[Activity]:
In the data that follows, every line containing the word "diode" should be returned.

[Content revision data]:
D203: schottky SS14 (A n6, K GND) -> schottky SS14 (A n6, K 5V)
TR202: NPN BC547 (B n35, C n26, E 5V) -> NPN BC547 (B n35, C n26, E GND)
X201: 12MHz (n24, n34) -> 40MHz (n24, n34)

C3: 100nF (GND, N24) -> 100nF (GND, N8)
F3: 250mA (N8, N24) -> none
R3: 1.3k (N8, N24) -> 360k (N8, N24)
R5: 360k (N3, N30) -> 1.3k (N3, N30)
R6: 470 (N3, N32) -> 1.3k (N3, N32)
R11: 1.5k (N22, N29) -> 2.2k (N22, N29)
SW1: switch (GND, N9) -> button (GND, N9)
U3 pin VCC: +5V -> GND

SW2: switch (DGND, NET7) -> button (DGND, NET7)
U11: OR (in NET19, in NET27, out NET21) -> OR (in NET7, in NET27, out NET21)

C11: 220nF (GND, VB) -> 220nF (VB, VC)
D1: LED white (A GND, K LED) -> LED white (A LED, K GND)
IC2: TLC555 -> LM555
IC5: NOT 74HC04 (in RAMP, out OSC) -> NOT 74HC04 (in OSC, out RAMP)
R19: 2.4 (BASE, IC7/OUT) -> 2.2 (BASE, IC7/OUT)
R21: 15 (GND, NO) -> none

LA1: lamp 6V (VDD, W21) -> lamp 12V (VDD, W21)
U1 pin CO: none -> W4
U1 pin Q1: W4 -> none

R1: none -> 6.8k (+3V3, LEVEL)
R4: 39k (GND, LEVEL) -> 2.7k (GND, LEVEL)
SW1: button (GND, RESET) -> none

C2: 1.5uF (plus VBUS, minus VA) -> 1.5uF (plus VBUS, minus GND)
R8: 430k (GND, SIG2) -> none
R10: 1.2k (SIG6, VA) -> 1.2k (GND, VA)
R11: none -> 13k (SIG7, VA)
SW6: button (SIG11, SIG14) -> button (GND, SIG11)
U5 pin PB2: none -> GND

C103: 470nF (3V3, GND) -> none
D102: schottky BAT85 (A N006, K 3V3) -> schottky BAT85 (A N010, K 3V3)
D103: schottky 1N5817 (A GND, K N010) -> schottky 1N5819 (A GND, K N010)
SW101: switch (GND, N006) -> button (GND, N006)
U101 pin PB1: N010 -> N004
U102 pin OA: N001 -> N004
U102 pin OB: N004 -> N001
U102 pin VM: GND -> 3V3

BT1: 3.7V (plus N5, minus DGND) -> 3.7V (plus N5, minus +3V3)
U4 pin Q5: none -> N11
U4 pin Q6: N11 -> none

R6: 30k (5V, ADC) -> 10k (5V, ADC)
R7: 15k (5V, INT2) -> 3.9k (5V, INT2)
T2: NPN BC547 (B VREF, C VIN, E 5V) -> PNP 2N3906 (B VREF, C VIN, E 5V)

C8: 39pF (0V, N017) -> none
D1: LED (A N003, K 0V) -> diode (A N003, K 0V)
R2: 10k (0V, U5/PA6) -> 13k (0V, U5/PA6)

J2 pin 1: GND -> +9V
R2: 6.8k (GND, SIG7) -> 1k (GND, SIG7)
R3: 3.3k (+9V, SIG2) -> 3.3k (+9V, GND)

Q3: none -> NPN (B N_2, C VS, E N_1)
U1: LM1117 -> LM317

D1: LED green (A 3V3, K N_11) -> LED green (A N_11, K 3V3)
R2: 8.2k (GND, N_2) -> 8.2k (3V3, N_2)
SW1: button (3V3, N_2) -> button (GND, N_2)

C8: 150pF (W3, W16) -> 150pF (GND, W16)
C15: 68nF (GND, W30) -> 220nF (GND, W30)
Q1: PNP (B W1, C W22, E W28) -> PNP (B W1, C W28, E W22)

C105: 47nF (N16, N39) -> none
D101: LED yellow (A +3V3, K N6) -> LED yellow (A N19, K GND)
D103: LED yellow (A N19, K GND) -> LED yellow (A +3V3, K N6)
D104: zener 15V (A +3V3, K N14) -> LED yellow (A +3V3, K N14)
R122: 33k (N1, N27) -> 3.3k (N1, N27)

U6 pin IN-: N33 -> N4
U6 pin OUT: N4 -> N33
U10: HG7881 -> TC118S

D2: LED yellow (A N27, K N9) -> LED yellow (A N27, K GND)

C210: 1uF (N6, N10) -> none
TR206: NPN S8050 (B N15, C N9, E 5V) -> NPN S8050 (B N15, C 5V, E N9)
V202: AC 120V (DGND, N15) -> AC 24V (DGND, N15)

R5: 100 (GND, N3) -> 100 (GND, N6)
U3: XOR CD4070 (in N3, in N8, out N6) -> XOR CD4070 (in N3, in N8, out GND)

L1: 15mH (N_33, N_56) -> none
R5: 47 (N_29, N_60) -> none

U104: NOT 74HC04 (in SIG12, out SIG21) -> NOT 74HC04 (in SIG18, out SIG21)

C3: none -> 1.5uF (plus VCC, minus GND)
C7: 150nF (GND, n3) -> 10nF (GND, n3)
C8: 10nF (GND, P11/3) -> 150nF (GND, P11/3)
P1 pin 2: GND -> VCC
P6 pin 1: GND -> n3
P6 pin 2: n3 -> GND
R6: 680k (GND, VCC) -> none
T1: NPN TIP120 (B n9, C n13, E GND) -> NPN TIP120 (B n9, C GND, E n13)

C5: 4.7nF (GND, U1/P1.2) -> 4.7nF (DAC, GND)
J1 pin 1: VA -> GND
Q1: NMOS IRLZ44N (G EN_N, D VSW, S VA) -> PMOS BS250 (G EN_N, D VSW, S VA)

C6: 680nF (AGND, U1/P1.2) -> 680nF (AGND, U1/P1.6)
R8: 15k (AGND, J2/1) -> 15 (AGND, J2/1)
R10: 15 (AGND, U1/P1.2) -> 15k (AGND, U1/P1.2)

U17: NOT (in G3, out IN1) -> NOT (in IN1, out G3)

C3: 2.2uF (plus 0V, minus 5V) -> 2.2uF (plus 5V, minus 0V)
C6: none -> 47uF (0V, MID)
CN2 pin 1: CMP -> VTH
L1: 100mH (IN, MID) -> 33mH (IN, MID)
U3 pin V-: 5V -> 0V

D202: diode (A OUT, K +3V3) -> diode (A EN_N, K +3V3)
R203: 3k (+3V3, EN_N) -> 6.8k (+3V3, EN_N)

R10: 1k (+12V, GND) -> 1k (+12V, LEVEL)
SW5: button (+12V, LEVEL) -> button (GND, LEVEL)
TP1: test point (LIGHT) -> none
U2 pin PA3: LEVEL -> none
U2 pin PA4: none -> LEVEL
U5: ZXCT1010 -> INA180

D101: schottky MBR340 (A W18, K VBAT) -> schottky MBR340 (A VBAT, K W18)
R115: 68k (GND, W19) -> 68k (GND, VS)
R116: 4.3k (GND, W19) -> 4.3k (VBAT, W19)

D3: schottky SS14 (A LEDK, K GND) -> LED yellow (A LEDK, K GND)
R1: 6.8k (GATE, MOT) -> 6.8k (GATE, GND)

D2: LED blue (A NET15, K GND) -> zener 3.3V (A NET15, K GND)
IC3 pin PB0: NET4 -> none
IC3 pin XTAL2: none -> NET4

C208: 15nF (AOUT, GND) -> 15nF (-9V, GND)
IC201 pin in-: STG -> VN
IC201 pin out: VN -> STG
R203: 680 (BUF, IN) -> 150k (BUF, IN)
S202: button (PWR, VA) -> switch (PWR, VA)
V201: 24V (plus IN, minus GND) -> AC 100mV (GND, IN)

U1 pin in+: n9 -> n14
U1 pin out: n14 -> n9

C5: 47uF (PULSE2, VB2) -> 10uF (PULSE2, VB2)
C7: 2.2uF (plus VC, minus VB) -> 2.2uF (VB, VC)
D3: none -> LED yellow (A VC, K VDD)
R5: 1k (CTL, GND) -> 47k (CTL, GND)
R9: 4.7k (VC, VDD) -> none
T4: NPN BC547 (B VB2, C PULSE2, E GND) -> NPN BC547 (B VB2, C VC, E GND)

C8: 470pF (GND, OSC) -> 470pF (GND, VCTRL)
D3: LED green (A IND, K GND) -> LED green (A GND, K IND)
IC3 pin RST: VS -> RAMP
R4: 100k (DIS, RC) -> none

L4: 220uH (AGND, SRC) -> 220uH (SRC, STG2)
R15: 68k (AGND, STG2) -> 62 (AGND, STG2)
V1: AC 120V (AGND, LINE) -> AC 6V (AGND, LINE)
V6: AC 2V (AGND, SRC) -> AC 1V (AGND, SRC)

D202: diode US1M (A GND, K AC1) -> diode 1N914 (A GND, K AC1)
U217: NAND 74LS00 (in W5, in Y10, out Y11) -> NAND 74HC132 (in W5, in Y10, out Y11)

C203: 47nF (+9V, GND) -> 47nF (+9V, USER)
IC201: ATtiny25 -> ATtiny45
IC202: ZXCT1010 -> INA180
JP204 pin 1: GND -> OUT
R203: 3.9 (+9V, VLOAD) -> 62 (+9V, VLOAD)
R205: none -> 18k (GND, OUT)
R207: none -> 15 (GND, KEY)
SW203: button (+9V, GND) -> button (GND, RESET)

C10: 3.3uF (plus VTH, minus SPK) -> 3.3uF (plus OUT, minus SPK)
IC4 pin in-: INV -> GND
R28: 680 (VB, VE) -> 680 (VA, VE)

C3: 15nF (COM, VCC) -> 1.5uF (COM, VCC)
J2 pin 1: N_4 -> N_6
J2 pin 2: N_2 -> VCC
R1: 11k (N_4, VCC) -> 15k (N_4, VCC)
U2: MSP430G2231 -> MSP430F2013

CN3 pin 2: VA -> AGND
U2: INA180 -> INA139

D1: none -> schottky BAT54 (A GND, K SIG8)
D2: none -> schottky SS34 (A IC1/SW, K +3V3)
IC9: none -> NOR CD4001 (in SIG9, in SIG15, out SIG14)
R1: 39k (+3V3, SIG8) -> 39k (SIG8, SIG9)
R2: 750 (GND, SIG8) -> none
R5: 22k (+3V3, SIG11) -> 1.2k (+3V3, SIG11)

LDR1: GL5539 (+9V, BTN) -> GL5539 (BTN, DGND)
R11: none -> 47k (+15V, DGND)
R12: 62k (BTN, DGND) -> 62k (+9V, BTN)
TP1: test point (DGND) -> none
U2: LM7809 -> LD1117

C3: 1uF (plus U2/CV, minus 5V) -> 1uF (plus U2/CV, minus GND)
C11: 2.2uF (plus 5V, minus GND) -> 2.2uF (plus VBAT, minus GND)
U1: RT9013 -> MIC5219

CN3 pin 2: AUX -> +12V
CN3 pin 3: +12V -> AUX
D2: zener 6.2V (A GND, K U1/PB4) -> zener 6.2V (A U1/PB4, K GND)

[Final answer]:
D1: LED (A N003, K 0V) -> diode (A N003, K 0V)
D202: diode (A OUT, K +3V3) -> diode (A EN_N, K +3V3)
D202: diode US1M (A GND, K AC1) -> diode 1N914 (A GND, K AC1)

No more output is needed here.